◆ **Try it**
Please set down the data again exactly, minus the pictures.

◆ **Task data**
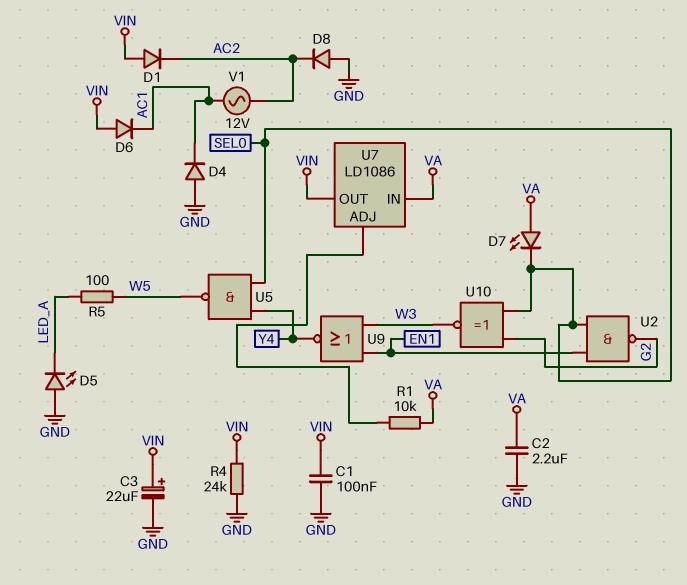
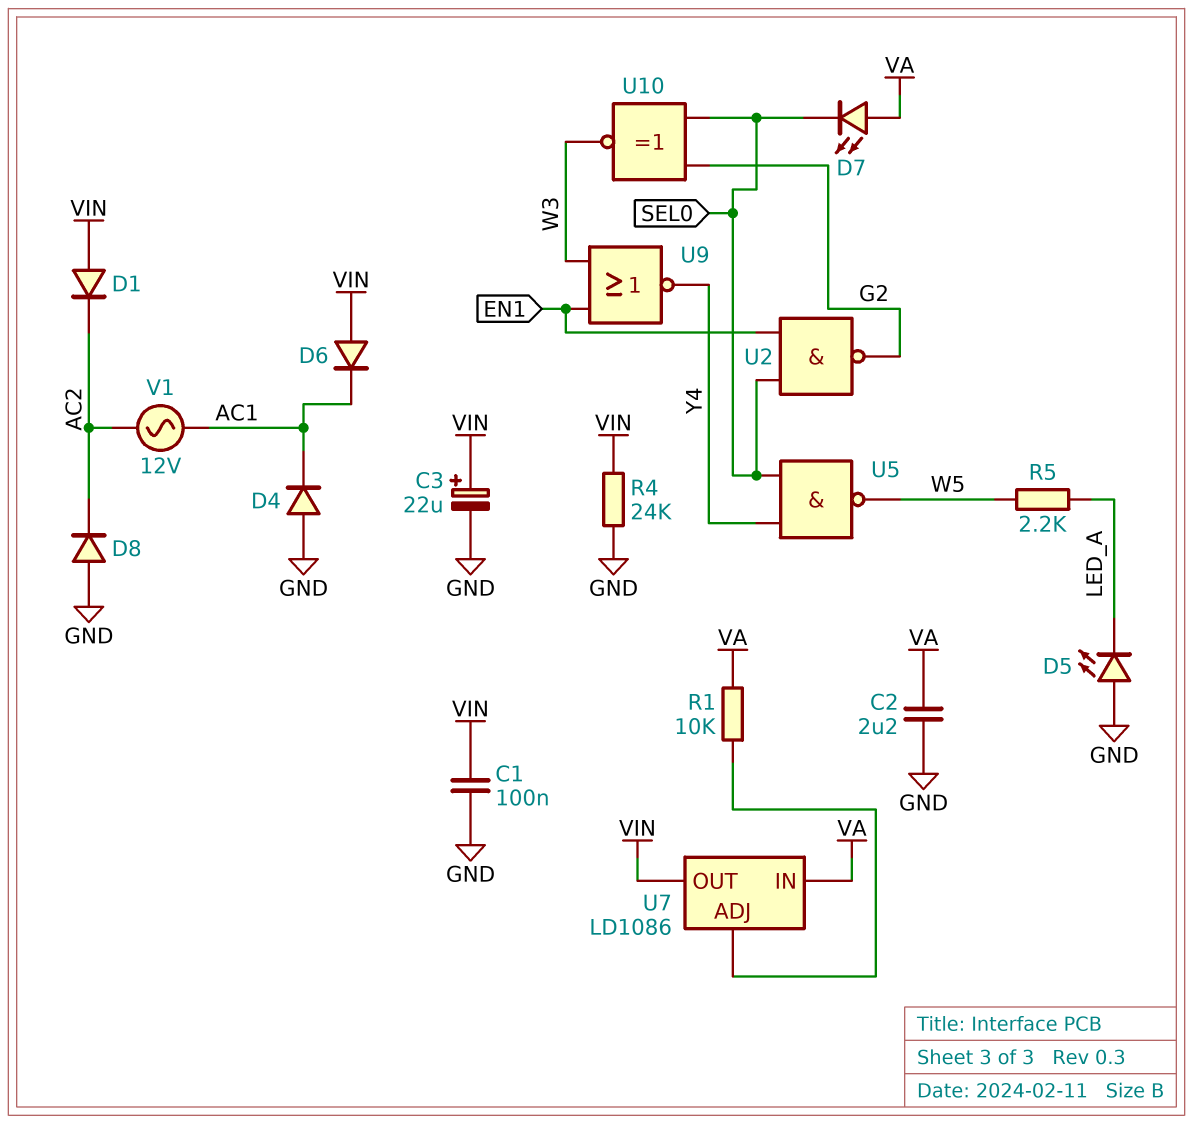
R5: 100 (LED_A, W5) -> 2.2k (LED_A, W5)

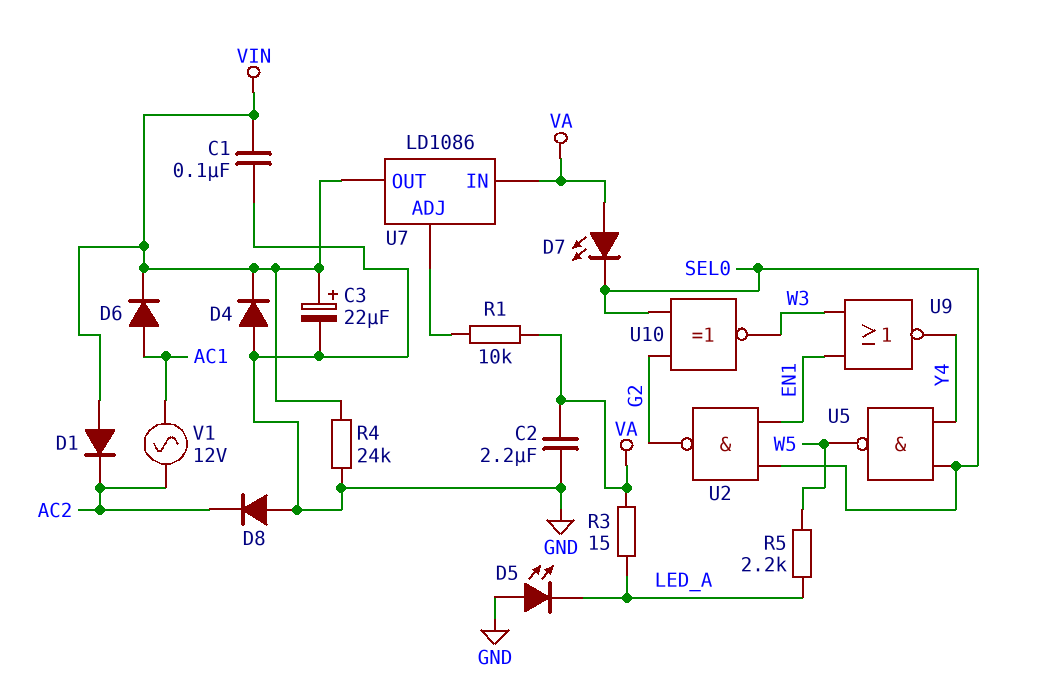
D4: diode (A GND, K AC1) -> diode (A GND, K VIN)
D6: diode (A VIN, K AC1) -> diode (A AC1, K VIN)
R3: none -> 15 (LED_A, VA)

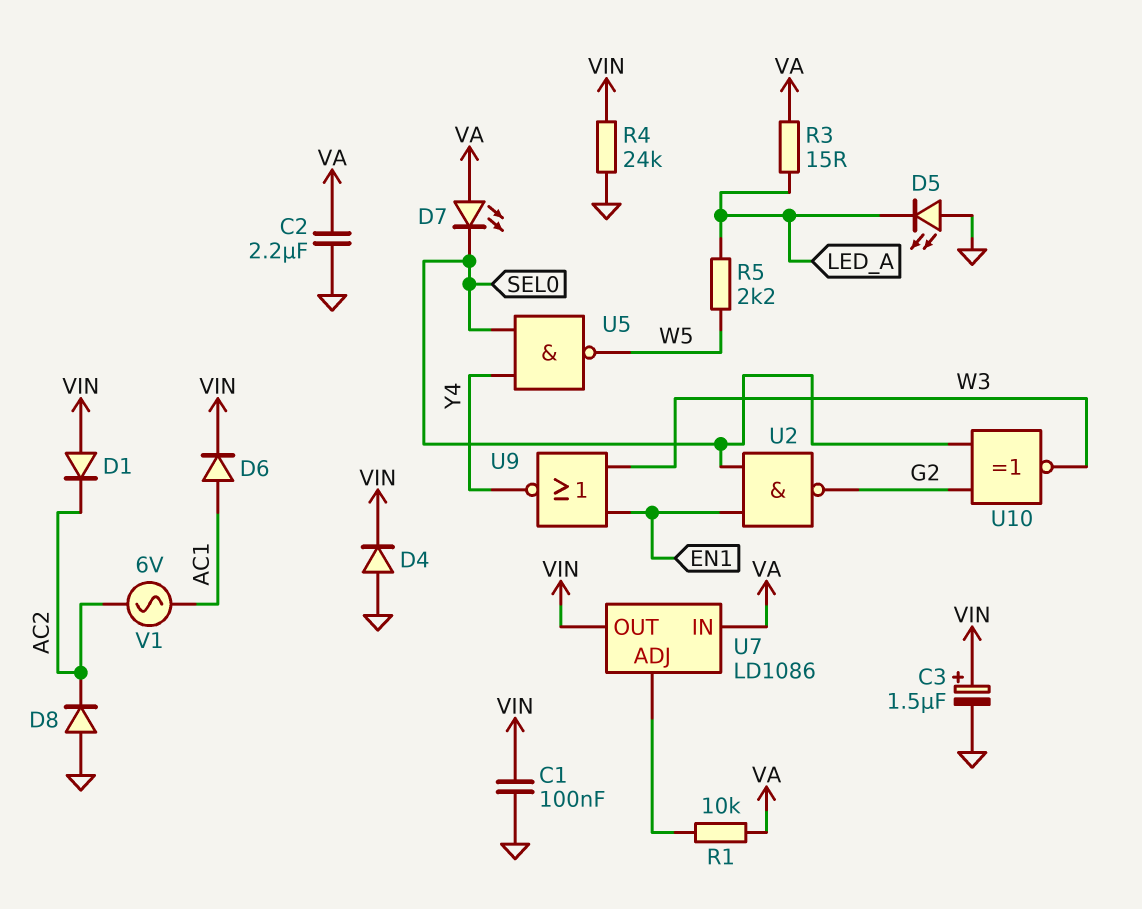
C3: 22uF (plus VIN, minus GND) -> 1.5uF (plus VIN, minus GND)
V1: AC 12V (AC1, AC2) -> AC 6V (AC1, AC2)

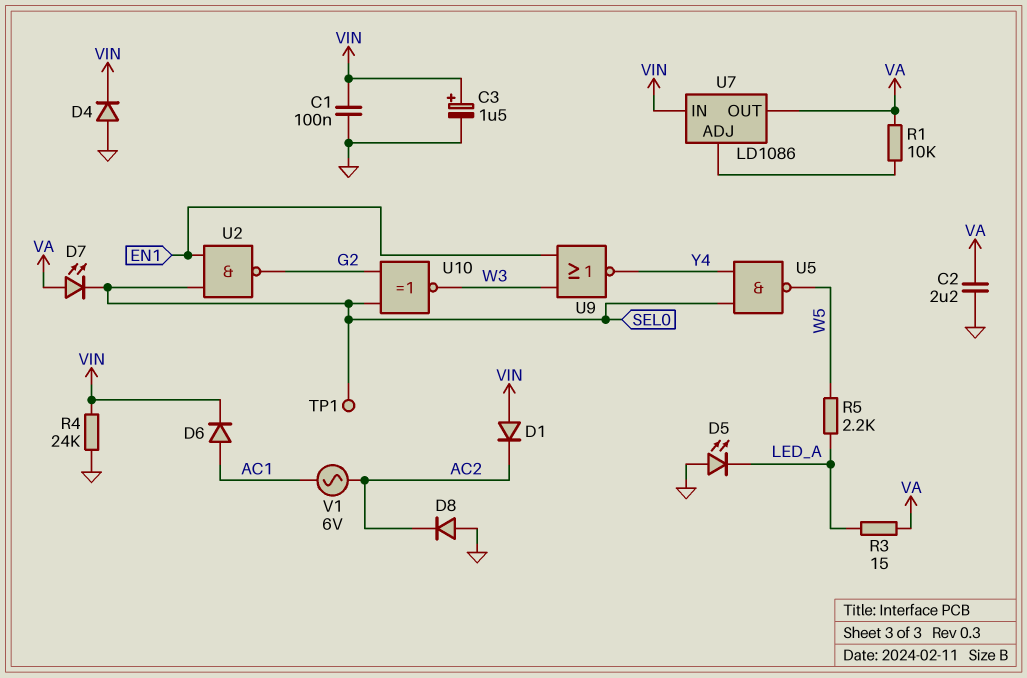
TP1: none -> test point (SEL0)
U7 pin IN: VA -> VIN
U7 pin OUT: VIN -> VA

◆ **Finished task**
R5: 100 (LED_A, W5) -> 2.2k (LED_A, W5)

D4: diode (A GND, K AC1) -> diode (A GND, K VIN)
D6: diode (A VIN, K AC1) -> diode (A AC1, K VIN)
R3: none -> 15 (LED_A, VA)

C3: 22uF (plus VIN, minus GND) -> 1.5uF (plus VIN, minus GND)
V1: AC 12V (AC1, AC2) -> AC 6V (AC1, AC2)

TP1: none -> test point (SEL0)
U7 pin IN: VA -> VIN
U7 pin OUT: VIN -> VA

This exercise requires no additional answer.